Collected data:
__________

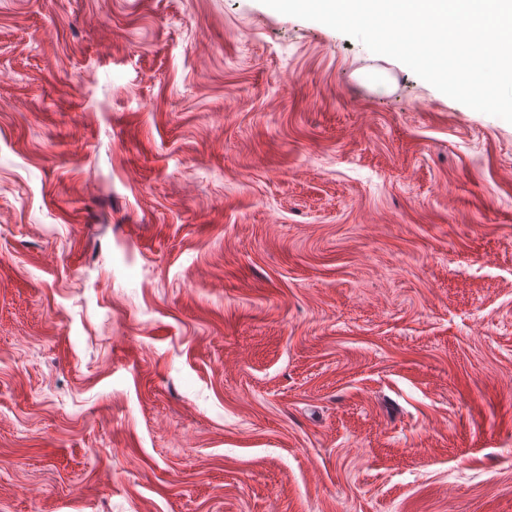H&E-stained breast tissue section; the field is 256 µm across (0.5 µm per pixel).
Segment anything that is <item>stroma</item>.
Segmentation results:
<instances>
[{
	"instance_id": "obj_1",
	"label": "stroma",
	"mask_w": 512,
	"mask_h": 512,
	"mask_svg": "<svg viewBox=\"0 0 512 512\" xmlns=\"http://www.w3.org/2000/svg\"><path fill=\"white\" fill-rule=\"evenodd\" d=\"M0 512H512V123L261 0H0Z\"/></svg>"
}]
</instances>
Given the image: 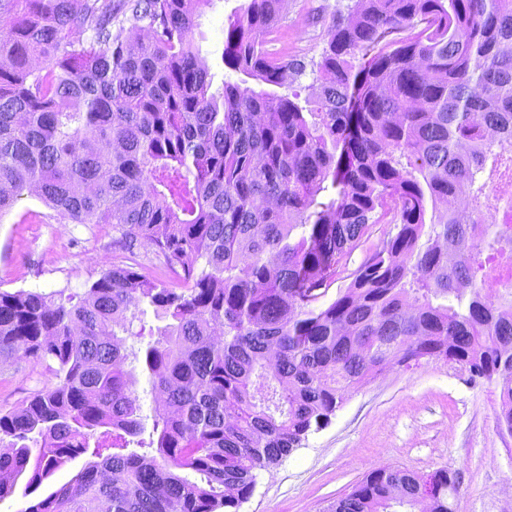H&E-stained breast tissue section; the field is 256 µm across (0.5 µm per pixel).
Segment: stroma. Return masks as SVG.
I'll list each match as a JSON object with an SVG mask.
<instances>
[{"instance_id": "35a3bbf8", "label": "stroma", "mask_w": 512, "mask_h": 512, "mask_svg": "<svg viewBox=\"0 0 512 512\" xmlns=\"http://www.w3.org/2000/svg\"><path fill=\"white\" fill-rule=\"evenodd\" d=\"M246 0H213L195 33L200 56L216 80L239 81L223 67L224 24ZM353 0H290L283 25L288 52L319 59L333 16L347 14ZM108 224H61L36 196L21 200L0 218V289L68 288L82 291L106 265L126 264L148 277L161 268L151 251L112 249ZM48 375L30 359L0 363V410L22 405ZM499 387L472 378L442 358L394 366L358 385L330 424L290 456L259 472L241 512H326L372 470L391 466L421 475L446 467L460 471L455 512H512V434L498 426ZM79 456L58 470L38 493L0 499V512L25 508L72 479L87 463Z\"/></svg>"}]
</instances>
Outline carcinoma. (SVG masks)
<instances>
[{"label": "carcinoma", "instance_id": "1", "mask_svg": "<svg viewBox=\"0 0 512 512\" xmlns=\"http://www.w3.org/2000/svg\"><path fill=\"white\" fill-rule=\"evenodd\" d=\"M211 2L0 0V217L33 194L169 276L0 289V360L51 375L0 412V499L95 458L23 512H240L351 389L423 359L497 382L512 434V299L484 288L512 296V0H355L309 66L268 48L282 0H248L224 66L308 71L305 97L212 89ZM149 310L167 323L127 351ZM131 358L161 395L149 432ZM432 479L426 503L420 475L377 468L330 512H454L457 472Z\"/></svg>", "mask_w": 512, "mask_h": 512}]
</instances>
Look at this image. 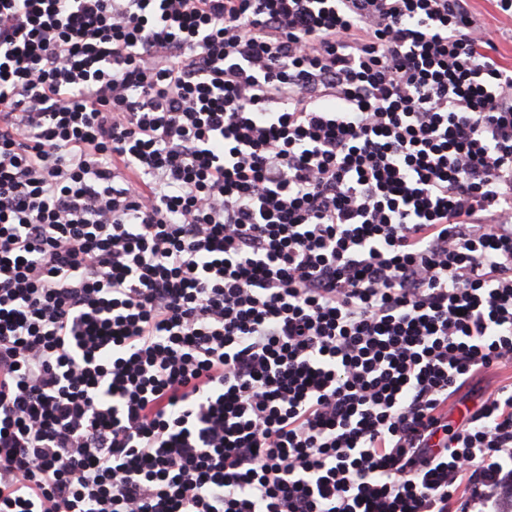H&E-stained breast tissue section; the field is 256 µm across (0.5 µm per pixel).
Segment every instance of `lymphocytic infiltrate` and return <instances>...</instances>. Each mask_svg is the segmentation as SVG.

__________

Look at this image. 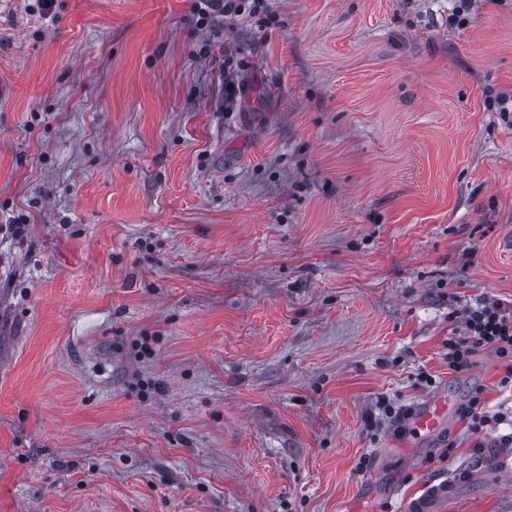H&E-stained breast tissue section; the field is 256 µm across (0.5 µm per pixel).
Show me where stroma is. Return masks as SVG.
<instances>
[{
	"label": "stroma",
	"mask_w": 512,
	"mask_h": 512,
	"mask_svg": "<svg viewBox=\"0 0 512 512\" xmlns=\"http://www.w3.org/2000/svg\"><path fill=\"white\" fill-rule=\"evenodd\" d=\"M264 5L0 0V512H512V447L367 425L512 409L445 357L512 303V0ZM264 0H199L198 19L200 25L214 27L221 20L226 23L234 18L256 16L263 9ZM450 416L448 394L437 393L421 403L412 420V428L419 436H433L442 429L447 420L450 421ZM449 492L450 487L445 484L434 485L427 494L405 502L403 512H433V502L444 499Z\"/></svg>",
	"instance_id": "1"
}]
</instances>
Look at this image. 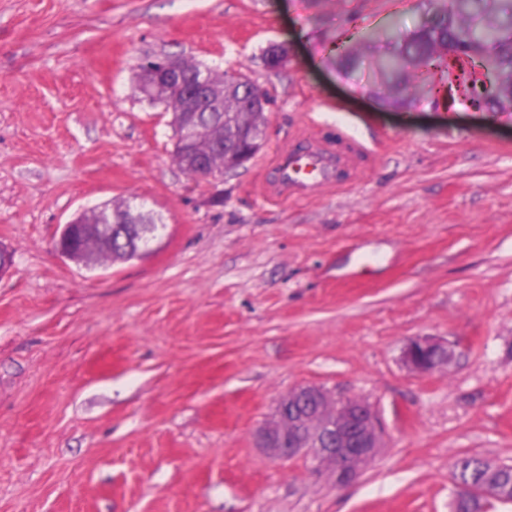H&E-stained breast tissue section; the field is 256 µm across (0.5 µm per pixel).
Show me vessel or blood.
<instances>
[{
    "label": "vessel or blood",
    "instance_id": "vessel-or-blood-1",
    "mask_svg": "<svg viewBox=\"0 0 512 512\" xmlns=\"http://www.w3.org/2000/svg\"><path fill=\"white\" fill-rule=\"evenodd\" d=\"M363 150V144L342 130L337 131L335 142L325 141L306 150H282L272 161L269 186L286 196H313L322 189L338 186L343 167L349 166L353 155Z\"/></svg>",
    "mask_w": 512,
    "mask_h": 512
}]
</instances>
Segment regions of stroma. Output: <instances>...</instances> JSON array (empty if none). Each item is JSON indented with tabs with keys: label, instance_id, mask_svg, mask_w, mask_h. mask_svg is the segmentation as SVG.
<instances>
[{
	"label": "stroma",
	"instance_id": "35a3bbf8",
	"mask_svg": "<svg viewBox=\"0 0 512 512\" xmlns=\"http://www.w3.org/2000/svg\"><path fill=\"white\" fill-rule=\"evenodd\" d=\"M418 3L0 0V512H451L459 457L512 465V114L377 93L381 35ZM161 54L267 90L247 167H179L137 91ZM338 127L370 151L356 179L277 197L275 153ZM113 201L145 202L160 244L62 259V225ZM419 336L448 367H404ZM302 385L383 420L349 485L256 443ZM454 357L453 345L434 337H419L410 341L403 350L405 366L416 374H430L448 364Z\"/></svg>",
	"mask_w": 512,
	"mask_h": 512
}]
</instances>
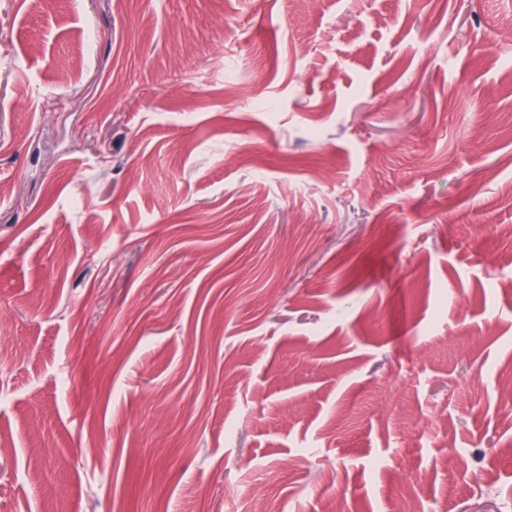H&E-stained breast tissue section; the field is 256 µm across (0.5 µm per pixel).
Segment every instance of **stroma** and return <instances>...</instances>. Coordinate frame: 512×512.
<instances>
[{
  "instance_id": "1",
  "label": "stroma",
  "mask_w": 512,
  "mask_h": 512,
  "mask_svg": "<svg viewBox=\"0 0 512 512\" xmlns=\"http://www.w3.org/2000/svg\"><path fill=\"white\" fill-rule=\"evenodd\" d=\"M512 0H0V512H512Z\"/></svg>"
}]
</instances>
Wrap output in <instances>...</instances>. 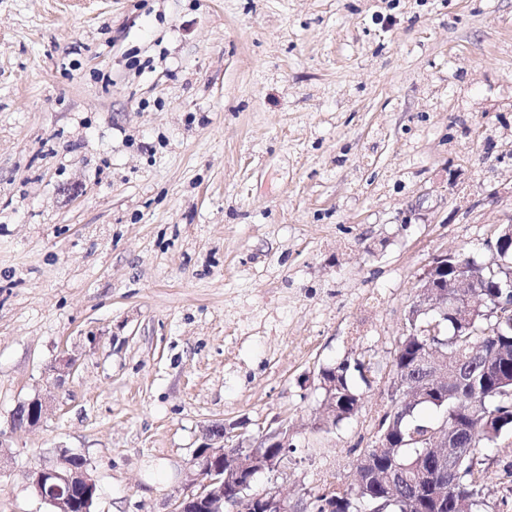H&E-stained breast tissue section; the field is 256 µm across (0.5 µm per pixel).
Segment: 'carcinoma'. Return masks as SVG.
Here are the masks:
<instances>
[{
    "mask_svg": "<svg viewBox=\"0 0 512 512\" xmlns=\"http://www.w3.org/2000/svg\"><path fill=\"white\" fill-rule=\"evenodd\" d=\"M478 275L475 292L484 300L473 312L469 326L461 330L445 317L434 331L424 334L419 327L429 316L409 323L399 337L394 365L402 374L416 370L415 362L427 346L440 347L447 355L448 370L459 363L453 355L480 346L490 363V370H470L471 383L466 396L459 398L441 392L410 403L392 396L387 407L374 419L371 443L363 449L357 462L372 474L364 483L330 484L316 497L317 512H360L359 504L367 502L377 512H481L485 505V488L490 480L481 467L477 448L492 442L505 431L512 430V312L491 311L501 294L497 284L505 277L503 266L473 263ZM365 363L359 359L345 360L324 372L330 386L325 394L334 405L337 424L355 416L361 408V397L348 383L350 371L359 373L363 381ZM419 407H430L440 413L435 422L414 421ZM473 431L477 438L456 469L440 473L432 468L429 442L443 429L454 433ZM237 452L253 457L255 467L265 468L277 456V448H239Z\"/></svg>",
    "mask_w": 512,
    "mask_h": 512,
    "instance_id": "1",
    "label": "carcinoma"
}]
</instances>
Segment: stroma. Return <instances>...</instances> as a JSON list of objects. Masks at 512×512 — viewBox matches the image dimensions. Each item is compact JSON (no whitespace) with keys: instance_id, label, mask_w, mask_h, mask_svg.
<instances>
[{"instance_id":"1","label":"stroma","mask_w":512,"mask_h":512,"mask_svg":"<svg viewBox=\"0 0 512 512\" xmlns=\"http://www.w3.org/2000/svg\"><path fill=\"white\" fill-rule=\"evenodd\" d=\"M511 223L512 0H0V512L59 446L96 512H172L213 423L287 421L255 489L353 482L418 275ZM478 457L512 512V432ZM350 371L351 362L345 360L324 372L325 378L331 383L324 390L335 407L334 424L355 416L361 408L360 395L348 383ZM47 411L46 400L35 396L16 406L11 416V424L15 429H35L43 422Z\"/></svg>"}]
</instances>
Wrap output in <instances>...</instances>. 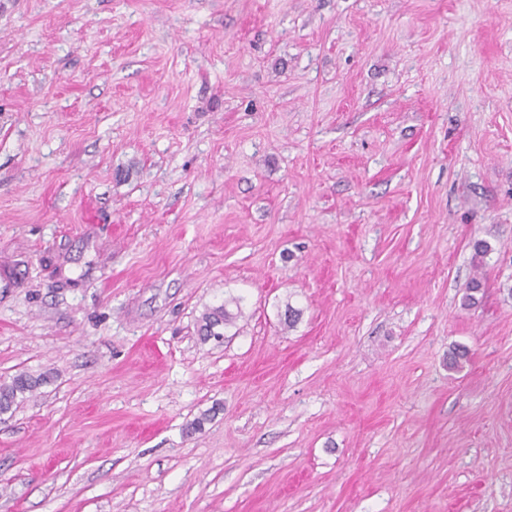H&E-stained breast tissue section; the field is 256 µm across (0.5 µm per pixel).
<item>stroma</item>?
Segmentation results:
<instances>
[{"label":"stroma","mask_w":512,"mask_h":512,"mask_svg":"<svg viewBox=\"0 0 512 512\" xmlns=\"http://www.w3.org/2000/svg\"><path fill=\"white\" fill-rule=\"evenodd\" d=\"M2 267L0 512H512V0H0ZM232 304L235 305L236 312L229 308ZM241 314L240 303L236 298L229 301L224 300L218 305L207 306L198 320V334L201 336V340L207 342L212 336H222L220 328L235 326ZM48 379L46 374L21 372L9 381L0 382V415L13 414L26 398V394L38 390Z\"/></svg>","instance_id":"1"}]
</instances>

__________

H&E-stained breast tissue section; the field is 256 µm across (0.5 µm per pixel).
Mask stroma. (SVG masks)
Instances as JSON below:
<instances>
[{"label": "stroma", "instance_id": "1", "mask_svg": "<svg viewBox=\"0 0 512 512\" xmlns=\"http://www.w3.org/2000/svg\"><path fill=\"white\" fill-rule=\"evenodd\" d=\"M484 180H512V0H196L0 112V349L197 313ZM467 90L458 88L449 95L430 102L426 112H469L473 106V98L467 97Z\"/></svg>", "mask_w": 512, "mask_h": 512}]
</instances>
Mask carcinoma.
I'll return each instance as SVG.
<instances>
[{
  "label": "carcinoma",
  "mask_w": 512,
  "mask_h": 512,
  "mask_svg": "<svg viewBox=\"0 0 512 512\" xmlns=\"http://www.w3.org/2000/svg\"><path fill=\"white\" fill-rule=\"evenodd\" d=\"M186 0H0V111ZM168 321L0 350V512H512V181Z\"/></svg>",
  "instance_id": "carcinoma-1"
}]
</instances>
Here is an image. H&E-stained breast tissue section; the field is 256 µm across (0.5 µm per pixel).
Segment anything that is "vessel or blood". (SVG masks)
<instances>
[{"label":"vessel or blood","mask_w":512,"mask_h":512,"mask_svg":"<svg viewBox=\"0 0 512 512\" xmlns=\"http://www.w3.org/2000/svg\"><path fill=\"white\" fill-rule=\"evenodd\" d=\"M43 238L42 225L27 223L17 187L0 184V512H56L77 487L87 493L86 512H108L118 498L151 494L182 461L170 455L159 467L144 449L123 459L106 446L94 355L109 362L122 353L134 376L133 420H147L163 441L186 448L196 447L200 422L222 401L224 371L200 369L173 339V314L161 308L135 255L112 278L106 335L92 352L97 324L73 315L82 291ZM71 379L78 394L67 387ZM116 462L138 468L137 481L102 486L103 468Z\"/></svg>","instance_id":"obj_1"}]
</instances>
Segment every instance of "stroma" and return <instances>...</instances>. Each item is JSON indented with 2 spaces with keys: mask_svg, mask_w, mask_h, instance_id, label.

__________

## PROBLEM DESCRIPTION
From the records above, give again exactly the lines running from the line with "Mask carcinoma." to the line with "Here is an image.", inclusive.

## THE COMPLETED TASK
Mask carcinoma.
I'll return each instance as SVG.
<instances>
[{
  "label": "carcinoma",
  "mask_w": 512,
  "mask_h": 512,
  "mask_svg": "<svg viewBox=\"0 0 512 512\" xmlns=\"http://www.w3.org/2000/svg\"><path fill=\"white\" fill-rule=\"evenodd\" d=\"M186 0H0V111ZM168 321L0 350V512H512V181Z\"/></svg>",
  "instance_id": "carcinoma-1"
}]
</instances>
Here is an image. H&E-stained breast tissue section; the field is 256 µm across (0.5 µm per pixel).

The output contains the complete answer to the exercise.